── Data section ──

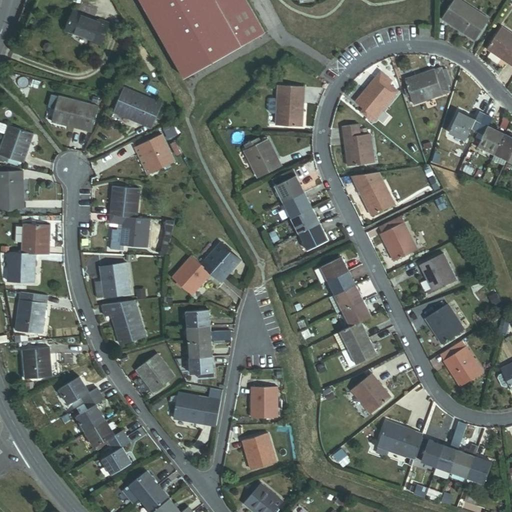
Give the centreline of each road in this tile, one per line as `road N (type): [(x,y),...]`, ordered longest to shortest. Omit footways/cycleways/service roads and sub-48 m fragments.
road 1 (residential): [(511,416),(464,412),(439,395),(331,182),(321,131),(336,87),(388,49),(436,48),(462,57),(511,107)]
road 2 (residential): [(211,495),(142,413),(89,325),(75,276),(73,169)]
road 3 (residential): [(211,495),(250,300)]
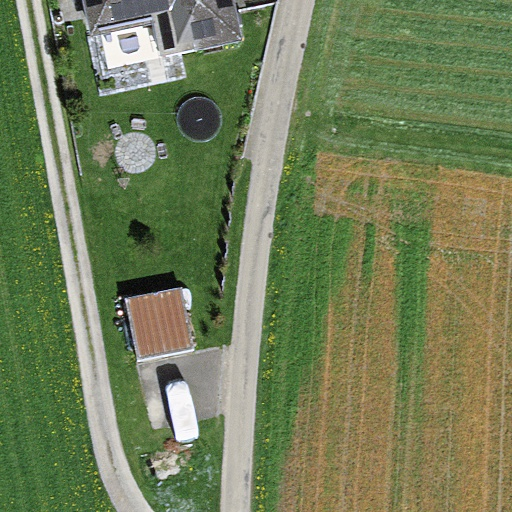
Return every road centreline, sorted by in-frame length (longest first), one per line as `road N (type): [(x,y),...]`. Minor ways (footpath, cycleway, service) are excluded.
road 1 (track): [(135,511),(101,429),(24,0)]
road 2 (unclassified): [(299,0),(261,189),(233,511)]
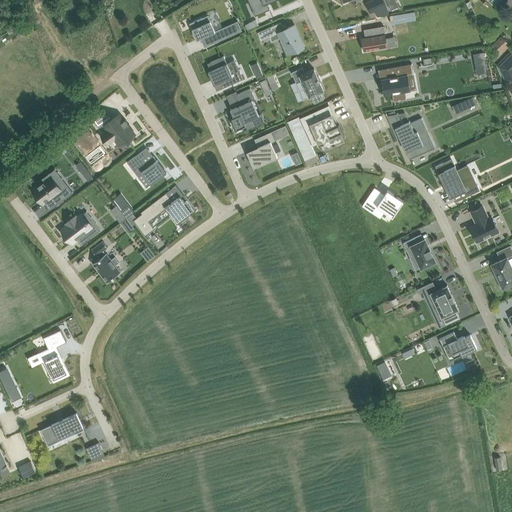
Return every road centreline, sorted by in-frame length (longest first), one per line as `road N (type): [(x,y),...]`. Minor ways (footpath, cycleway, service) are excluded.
road 1 (track): [(0,496),(235,429),(352,403),(405,401),(511,363)]
road 2 (residential): [(247,199),(173,35),(117,74),(225,213)]
road 3 (residential): [(511,362),(437,209),(410,178),(373,163)]
road 4 (residential): [(307,0),(373,163)]
road 5 (residential): [(225,213),(104,317)]
road 6 (track): [(117,74),(0,165)]
road 7 (residential): [(15,202),(104,317)]
road 8 (residential): [(373,163),(317,170),(247,199)]
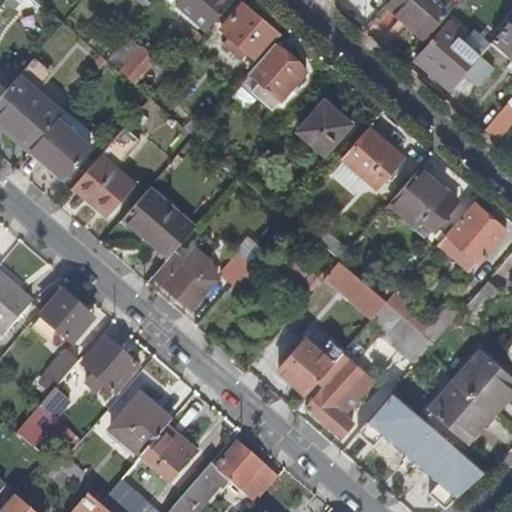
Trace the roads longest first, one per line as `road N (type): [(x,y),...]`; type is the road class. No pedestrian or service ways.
road 1 (residential): [(366,511),(0,192)]
road 2 (residential): [(292,0),(511,188)]
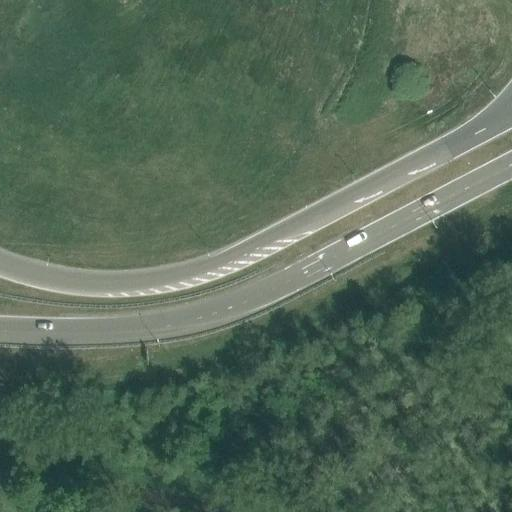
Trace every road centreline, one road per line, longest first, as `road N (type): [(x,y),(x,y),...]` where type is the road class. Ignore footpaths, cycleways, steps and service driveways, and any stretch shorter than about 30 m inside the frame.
road 1 (motorway): [(511,114),(193,270),(83,281),(0,264)]
road 2 (motorway): [(0,323),(90,326),(200,315),(273,288),(511,163)]
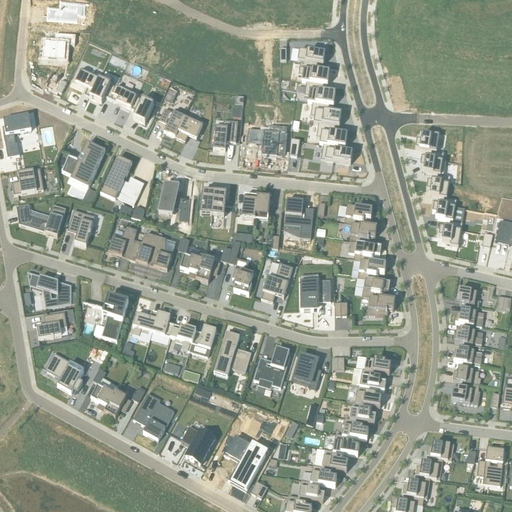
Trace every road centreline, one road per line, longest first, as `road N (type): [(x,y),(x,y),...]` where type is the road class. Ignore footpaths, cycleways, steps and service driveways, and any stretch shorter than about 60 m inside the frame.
road 1 (residential): [(6,256),(304,339),(415,340)]
road 2 (residential): [(19,98),(179,170),(383,190)]
road 3 (residential): [(239,511),(32,397),(12,298)]
road 4 (residential): [(328,34),(241,33),(161,0)]
road 5 (residential): [(421,423),(436,355),(426,273)]
road 6 (residential): [(421,255),(386,122)]
road 7 (residential): [(386,122),(511,123)]
road 8 (residential): [(344,0),(342,35),(362,118)]
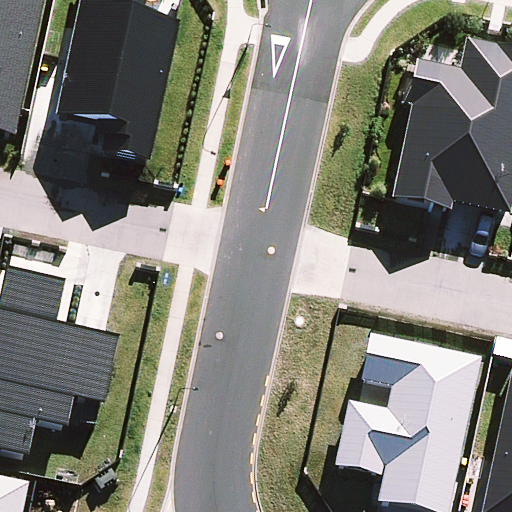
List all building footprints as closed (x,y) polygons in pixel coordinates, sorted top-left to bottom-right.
[(0,0),(0,145),(10,148),(42,0),(0,0)] [(143,0),(78,0),(51,128),(91,137),(89,150),(98,152),(95,165),(144,176),(174,37),(137,29),(143,0)] [(505,224),(511,192),(511,60),(462,50),(455,81),(411,72),(401,116),(407,118),(387,210),(444,222),(446,212),(505,224)] [(1,284),(0,289),(0,468),(20,473),(28,436),(59,443),(66,411),(98,418),(113,352),(49,338),(58,297),(1,284)] [(445,511),(476,369),(363,346),(354,392),(385,398),(380,421),(342,413),(327,479),(376,489),(371,511),(445,511)] [(511,511),(511,362),(511,363),(479,511),(511,511)] [(0,511),(20,511),(24,494),(0,488),(0,511)]
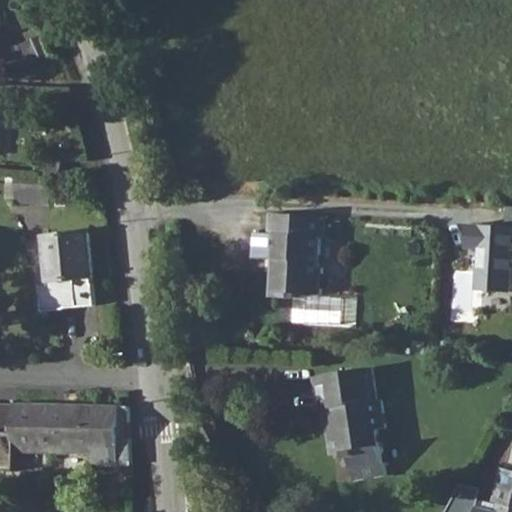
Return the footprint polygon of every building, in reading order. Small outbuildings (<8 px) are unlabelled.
[(44,161),(43,178),(56,180),(62,180),(63,162),(44,161)] [(20,198),(19,180),(13,180),(11,200),(20,201),(21,198),(20,198)] [(471,248),(483,249),(480,288),(511,290),(511,204),(509,224),(473,221),(471,248)] [(265,213),(264,233),(248,232),(247,255),(267,256),(267,260),(272,260),(271,273),(267,272),(266,298),(289,299),(290,293),(316,294),(317,266),(314,267),(314,237),(317,236),(318,218),(265,213)] [(92,233),(46,236),(51,281),(95,276),(92,233)] [(368,370),(312,378),(314,410),(335,408),(336,423),(331,428),(326,438),(328,458),(347,455),(352,480),(385,475),(382,449),(377,449),(375,431),(384,429),(379,401),(373,401),(368,370)] [(134,464),(131,406),(16,403),(16,415),(5,415),(4,441),(15,442),(15,451),(95,453),(96,463),(134,464)] [(476,506),(474,511),(511,511),(511,468),(500,466),(492,499),(499,501),(495,511),(476,506)]
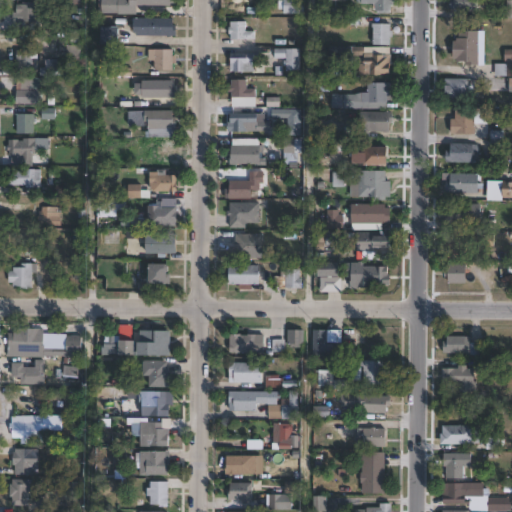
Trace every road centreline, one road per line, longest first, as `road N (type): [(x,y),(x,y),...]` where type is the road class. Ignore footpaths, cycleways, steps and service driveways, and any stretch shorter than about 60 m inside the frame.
road 1 (residential): [(197,511),(205,0)]
road 2 (residential): [(412,511),(419,0)]
road 3 (residential): [(511,308),(0,305)]
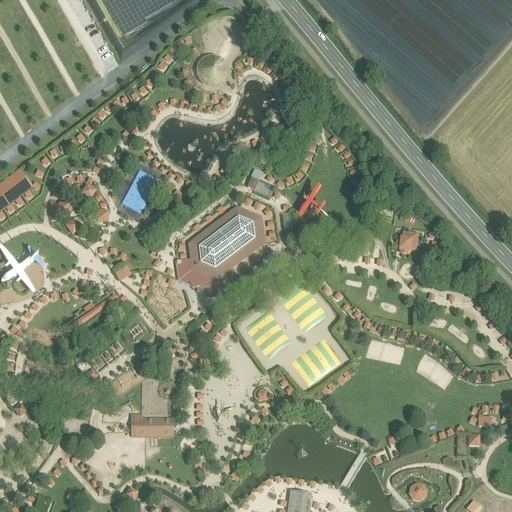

───

_The problem_: Copy the records above word for word, from their start through the line containing "road 2 (residential): [(292,0),(511,188)]", including that line. Leave the pictures out of your answer.

_Response below_:
Give the centreline of each road in this tile, one per line as `road N (type): [(x,y),...]`, ordered longest to shortest. Omit footways/cycleways/service roads and sub-48 m fragments.
road 1 (residential): [(511,416),(464,412),(439,395),(331,182),(321,131),(336,87),(388,49),(436,48),(462,57),(511,107)]
road 2 (residential): [(211,495),(142,413),(89,325),(75,276),(73,169)]
road 3 (residential): [(211,495),(250,300)]
Return every road centreline, sorted by in-frame length (longest first), one per line as `road N (type): [(x,y),...]`. Minor ways (footpath, cycleway, service) are excluded.
road 1 (track): [(135,511),(101,429),(24,0)]
road 2 (unclassified): [(299,0),(261,189),(233,511)]
Return every road centreline, sorted by in-frame length (longest first), one per line as `road N (type): [(x,y),...]`. Minor ways (footpath, cycleway, service) are excluded.
road 1 (track): [(0,496),(235,429),(352,403),(405,401),(511,363)]
road 2 (residential): [(247,199),(173,35),(117,74),(225,213)]
road 3 (residential): [(511,362),(437,209),(410,178),(373,163)]
road 4 (residential): [(307,0),(373,163)]
road 5 (residential): [(225,213),(104,317)]
road 6 (track): [(117,74),(0,165)]
road 7 (residential): [(15,202),(104,317)]
road 8 (residential): [(373,163),(317,170),(247,199)]
Trace the roads longest first, one per line as `road N (type): [(x,y),...]`; type is the road class. No pedestrian or service ways.
road 1 (residential): [(366,511),(0,192)]
road 2 (residential): [(292,0),(511,188)]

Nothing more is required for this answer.